• [AIM OF THE EXERCISE] Restate verbatim the span of lines below between the line with "- relocated: golden pyramid" and the line with "- colour: scarlet", including those two lines, and only that span.

BEGIN DATA PROVIDED

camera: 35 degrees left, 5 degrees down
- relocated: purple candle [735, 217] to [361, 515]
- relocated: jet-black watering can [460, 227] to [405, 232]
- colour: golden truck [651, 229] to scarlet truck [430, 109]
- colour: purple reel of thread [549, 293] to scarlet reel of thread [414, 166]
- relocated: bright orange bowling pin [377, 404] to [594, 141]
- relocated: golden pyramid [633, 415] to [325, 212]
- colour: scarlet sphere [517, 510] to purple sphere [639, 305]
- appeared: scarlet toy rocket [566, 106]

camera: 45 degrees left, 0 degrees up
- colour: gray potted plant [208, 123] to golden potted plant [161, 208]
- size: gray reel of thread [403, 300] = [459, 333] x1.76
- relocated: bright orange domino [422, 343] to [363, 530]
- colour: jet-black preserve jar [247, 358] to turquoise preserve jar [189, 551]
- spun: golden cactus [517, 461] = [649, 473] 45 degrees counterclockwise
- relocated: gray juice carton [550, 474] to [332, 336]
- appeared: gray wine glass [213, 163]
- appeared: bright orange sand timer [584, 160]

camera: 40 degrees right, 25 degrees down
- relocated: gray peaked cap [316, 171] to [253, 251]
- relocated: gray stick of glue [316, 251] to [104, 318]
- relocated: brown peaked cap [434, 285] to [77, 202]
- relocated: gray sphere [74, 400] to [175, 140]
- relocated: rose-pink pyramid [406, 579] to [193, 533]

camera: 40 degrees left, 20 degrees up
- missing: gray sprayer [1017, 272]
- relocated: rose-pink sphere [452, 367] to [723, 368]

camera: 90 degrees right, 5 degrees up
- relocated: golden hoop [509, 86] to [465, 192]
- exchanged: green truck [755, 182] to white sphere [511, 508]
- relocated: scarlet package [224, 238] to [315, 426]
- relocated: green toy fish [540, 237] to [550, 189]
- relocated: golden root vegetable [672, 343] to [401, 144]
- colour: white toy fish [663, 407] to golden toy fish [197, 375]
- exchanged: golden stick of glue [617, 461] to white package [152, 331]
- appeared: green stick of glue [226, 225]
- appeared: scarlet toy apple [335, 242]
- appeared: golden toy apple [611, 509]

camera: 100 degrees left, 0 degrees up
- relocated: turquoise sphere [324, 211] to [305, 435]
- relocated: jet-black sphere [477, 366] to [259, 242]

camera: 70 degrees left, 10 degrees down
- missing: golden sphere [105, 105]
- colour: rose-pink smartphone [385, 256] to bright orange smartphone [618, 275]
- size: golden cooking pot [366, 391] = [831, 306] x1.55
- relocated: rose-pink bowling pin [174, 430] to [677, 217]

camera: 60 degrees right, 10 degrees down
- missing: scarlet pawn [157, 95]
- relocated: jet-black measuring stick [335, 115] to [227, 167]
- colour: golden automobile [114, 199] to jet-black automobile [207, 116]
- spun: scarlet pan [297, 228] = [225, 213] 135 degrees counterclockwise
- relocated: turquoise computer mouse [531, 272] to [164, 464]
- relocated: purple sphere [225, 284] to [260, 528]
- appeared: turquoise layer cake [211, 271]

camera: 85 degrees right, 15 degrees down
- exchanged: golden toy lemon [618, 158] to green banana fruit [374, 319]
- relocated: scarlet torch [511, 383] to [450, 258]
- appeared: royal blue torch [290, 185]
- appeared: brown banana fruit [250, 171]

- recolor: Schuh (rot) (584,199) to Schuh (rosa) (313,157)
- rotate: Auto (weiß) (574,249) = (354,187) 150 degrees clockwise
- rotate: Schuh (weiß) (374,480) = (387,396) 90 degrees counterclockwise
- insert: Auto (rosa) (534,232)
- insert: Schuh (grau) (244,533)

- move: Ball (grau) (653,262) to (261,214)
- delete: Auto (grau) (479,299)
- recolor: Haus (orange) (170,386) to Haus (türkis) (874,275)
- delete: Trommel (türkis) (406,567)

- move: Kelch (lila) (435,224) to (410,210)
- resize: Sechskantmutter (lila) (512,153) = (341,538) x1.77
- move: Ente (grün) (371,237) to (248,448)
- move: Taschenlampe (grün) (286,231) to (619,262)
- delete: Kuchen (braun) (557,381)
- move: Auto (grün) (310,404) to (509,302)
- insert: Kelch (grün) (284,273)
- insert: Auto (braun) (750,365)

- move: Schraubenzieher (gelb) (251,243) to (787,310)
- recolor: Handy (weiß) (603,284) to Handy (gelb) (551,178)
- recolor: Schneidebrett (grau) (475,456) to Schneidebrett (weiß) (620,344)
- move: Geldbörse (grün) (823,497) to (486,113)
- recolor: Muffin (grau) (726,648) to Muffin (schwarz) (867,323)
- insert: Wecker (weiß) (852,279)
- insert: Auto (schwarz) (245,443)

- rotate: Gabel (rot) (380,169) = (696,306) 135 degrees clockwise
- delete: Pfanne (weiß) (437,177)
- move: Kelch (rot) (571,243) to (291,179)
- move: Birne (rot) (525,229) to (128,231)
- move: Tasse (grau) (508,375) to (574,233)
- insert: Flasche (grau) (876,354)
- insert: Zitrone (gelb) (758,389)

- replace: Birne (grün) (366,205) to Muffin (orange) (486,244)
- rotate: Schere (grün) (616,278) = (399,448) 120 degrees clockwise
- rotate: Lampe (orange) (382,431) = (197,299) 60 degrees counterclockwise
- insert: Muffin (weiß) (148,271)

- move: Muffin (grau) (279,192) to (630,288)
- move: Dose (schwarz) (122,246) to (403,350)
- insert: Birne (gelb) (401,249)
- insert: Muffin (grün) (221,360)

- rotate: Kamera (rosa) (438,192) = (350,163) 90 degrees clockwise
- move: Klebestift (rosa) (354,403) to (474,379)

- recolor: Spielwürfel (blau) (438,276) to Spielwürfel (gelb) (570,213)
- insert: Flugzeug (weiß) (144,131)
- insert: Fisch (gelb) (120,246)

END DATA PROVIDED

• [RESPONSE BOX]
- relocated: golden pyramid [633, 415] to [325, 212]
- colour: scarlet sphere [517, 510] to purple sphere [639, 305]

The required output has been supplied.